TASK DIRECTIONS: For every entry below, give an exact repeat and leave out the pictures.

PROVIDED DATA:

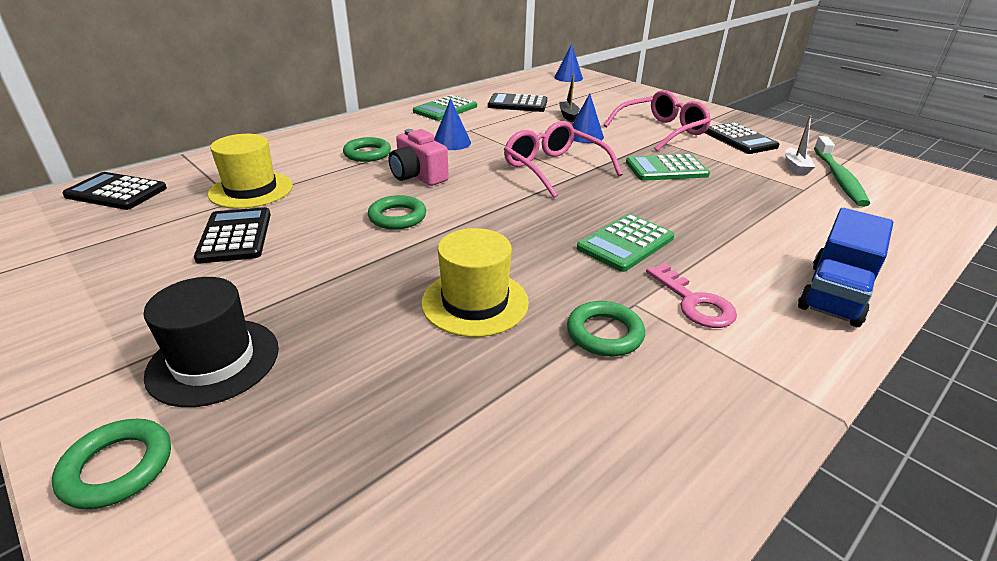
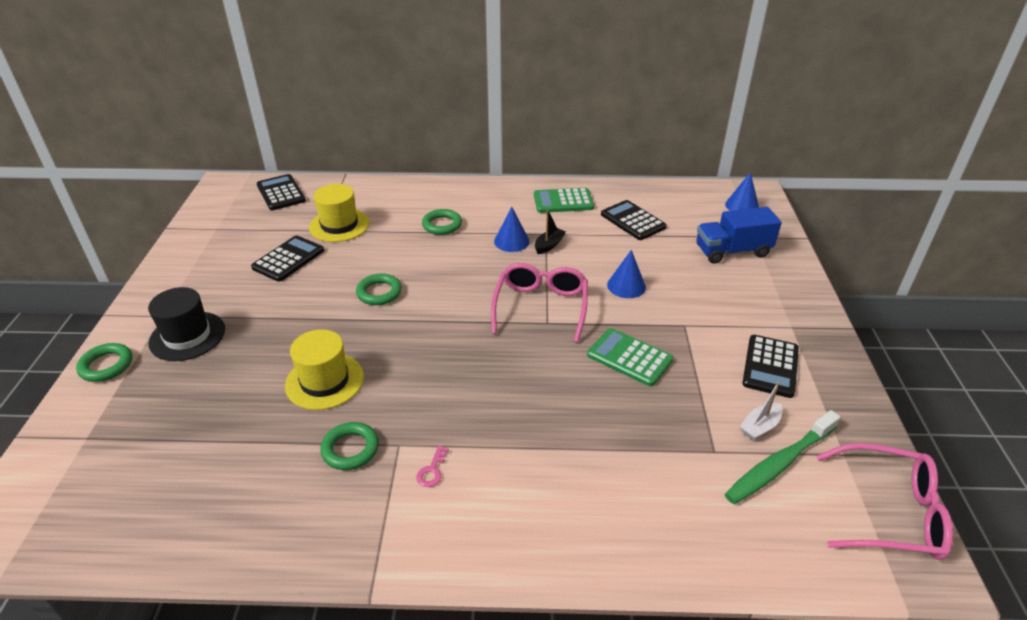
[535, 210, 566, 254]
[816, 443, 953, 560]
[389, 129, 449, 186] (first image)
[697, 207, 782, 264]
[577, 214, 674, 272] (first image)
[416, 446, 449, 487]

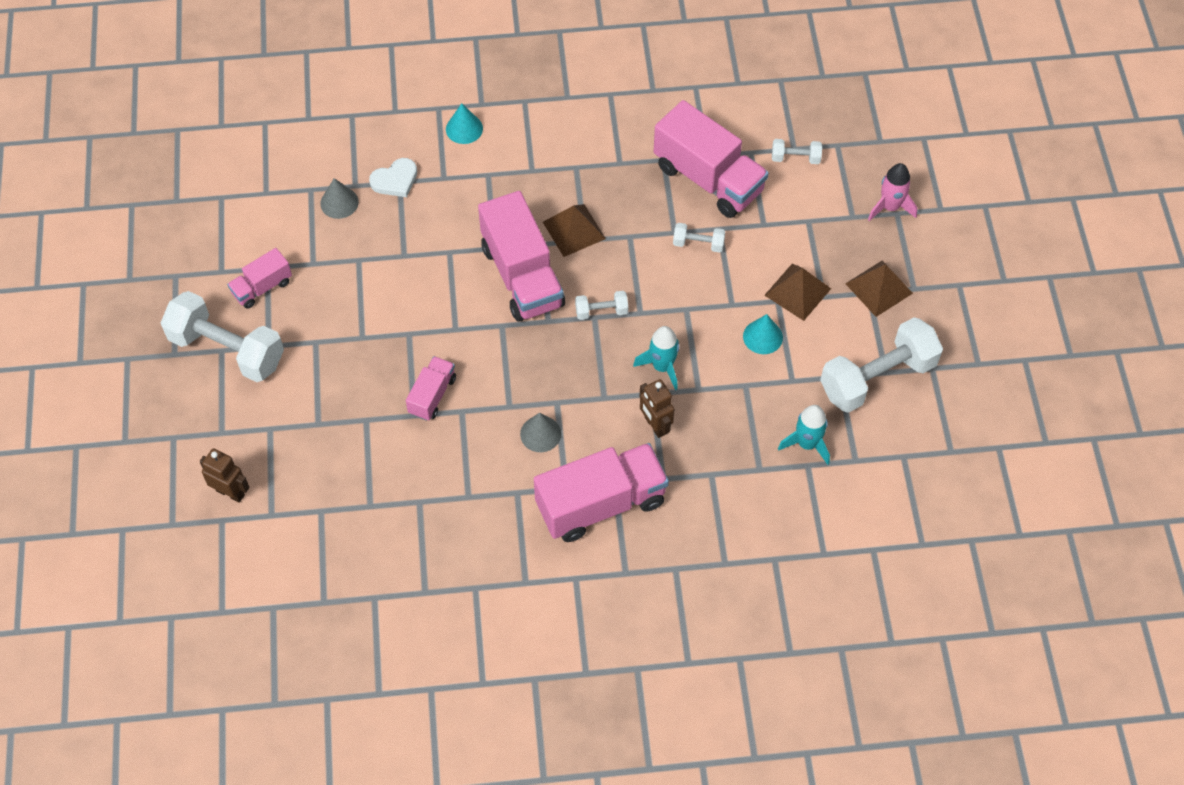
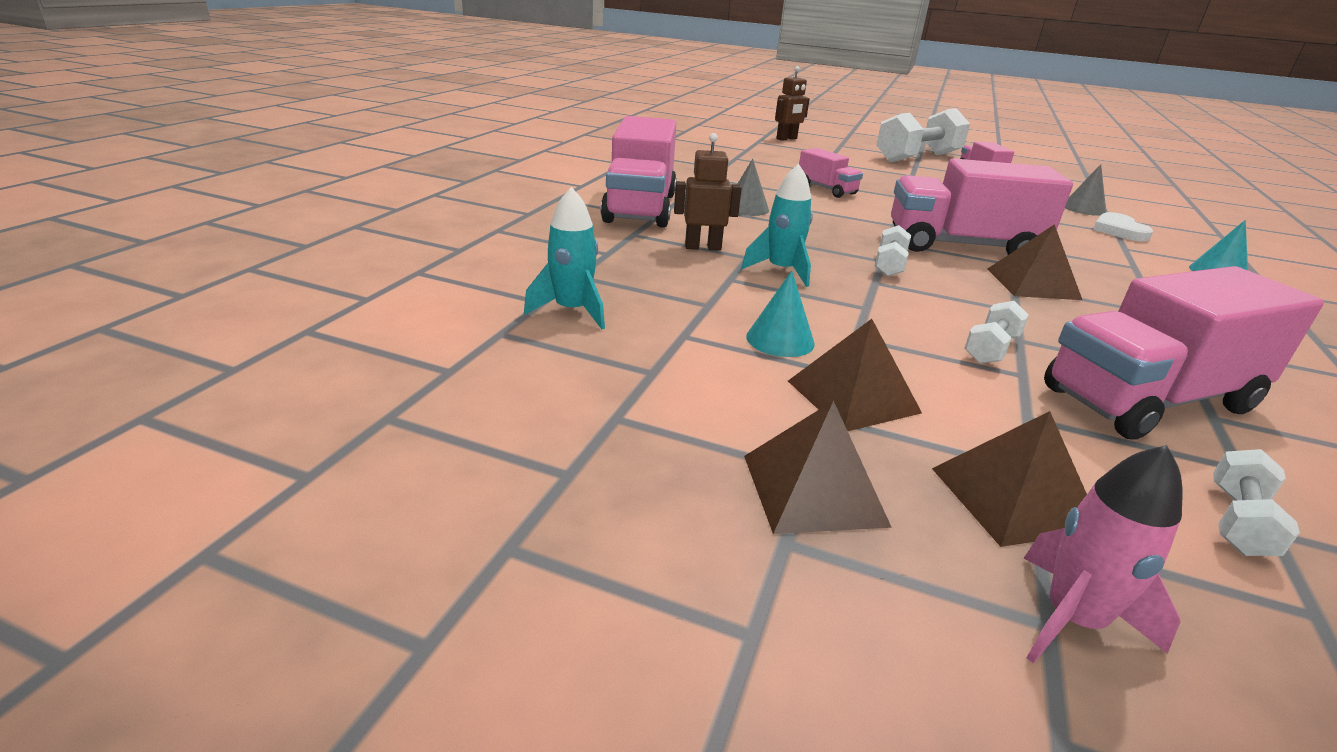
[820, 317, 943, 413] (first image)
[932, 411, 1087, 547]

RESPONSE AREA:
[535, 210, 566, 254]
[816, 443, 953, 560]
[389, 129, 449, 186] (first image)
[697, 207, 782, 264]
[577, 214, 674, 272] (first image)
[416, 446, 449, 487]

[820, 317, 943, 413] (first image)
[932, 411, 1087, 547]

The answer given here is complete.